*** Begin section ***

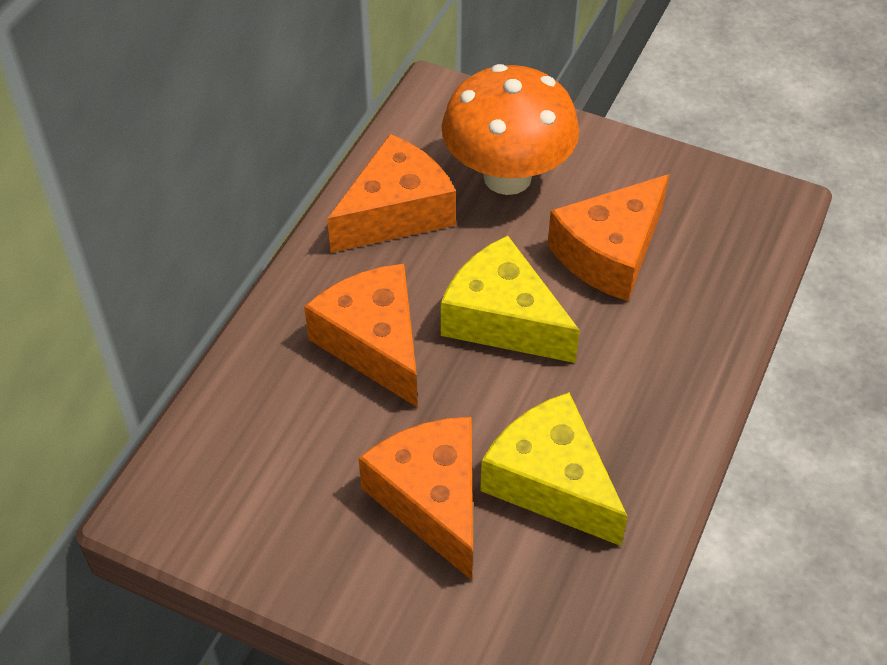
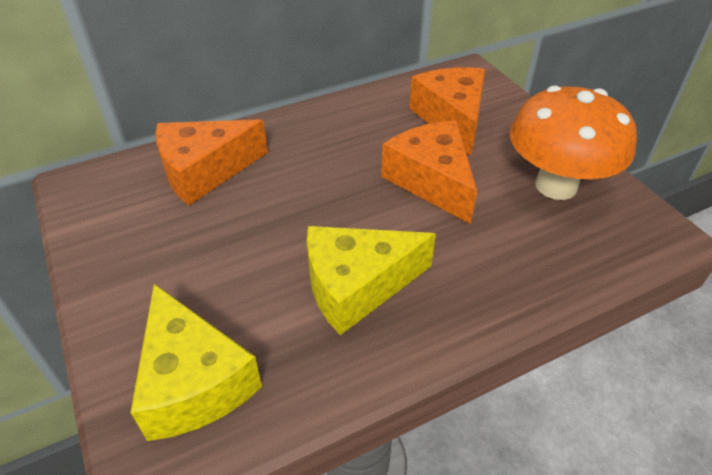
orange cheese: [304,264,418,408] [327,134,456,253] [358,417,473,580] [547,174,669,301] = 4 -> [156,119,268,205] [381,120,477,224] [409,67,485,156] = 3

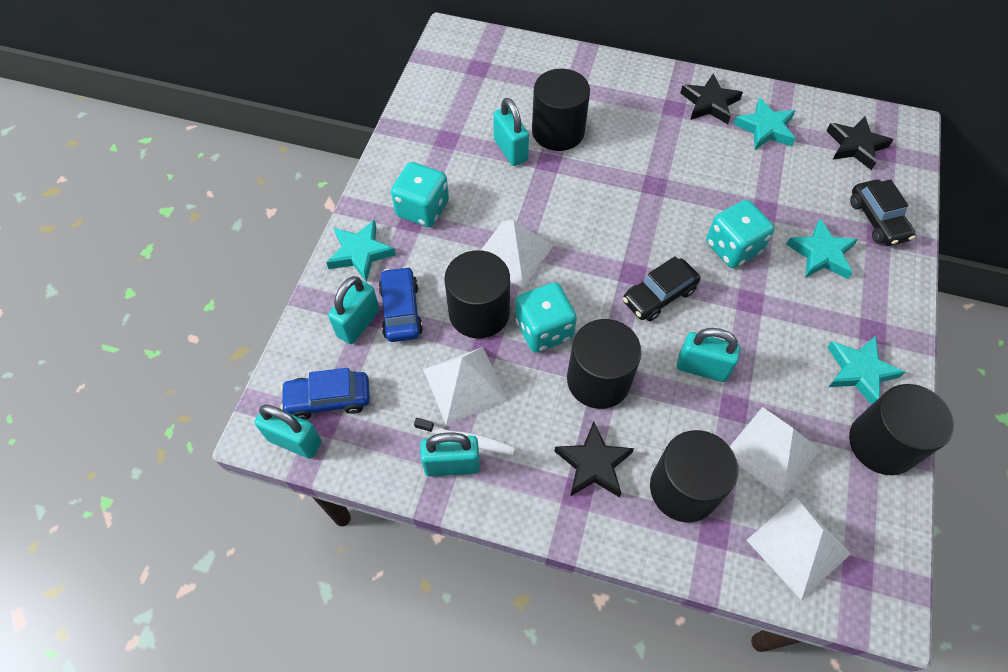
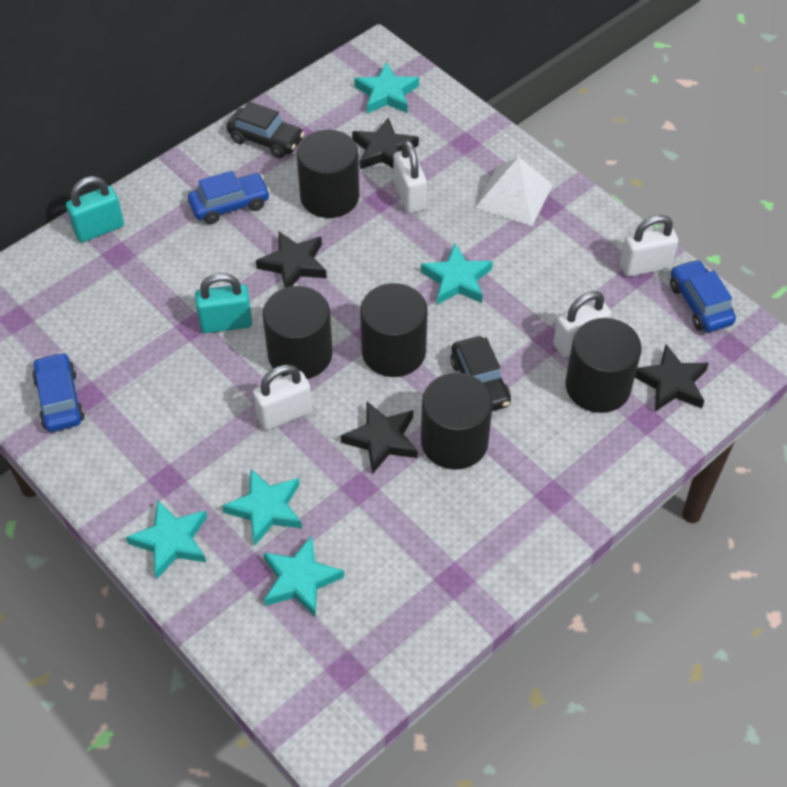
black star: [554,421,634,498] [681,74,743,124] [827,116,893,170] = 3 -> [256,231,327,288] [341,402,418,474] [352,117,419,169] [635,344,709,412] = 4
blue car: [280,368,370,420] [378,266,423,342] = 2 -> [32,352,85,432] [188,171,270,224] [670,259,736,332] = 3
turquoise dice: [391,162,449,227] [515,283,577,353] [706,200,775,268] = 3 -> none = 0
turquoise padlock: [255,404,322,459] [328,276,380,344] [420,433,480,477] [493,98,529,166] [677,328,741,382] = 5 -> [66,176,124,242] [195,273,252,333] = 2
turquoise star: [326,220,396,282] [733,98,795,150] [786,219,858,279] [827,336,905,405] = 4 -> [126,500,207,579] [222,469,302,546] [263,536,344,618] [354,62,419,114] [421,244,493,305] = 5
white padlock: none = 0 -> [253,365,312,430] [394,140,427,213] [553,291,611,357] [620,215,678,277] = 4
white pyramid: [423,347,508,425] [481,220,554,288] [730,407,820,499] [747,497,851,600] = 4 -> [475,157,553,226] = 1
white toothbrush: [414,418,515,455] = 1 -> none = 0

*** End section ***

PROBLEM STATEMENT ::
An exact copy is required of the lines from the start of the records above through the line with "turquoise dice: [391,162,449,227]", and only those, without any pictures.

SOLUTION FOR THIS EXERCISE ::
orange cheese: [304,264,418,408] [327,134,456,253] [358,417,473,580] [547,174,669,301] = 4 -> [156,119,268,205] [381,120,477,224] [409,67,485,156] = 3

black star: [554,421,634,498] [681,74,743,124] [827,116,893,170] = 3 -> [256,231,327,288] [341,402,418,474] [352,117,419,169] [635,344,709,412] = 4
blue car: [280,368,370,420] [378,266,423,342] = 2 -> [32,352,85,432] [188,171,270,224] [670,259,736,332] = 3
turquoise dice: [391,162,449,227] [515,283,577,353] [706,200,775,268] = 3 -> none = 0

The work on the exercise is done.